**WHAT YOU NEED TO DO**
Copy out the lines below word for word, leaving out the pictures.
····················
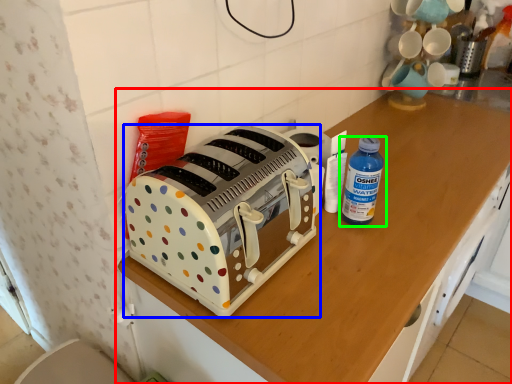
Question: Which object is the farthest from cabinetry (highlighted by a red box)? Choose among these: toaster (highlighted by a blue box) or bottle (highlighted by a green box).

Choices:
 (A) toaster
 (B) bottle

Answer: (B)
····················
**RESULT OF THIS TASK**
Question: Which object is the farthest from cabinetry (highlighted by a red box)? Choose among these: toaster (highlighted by a blue box) or bottle (highlighted by a green box).

Choices:
 (A) toaster
 (B) bottle

Answer: (B)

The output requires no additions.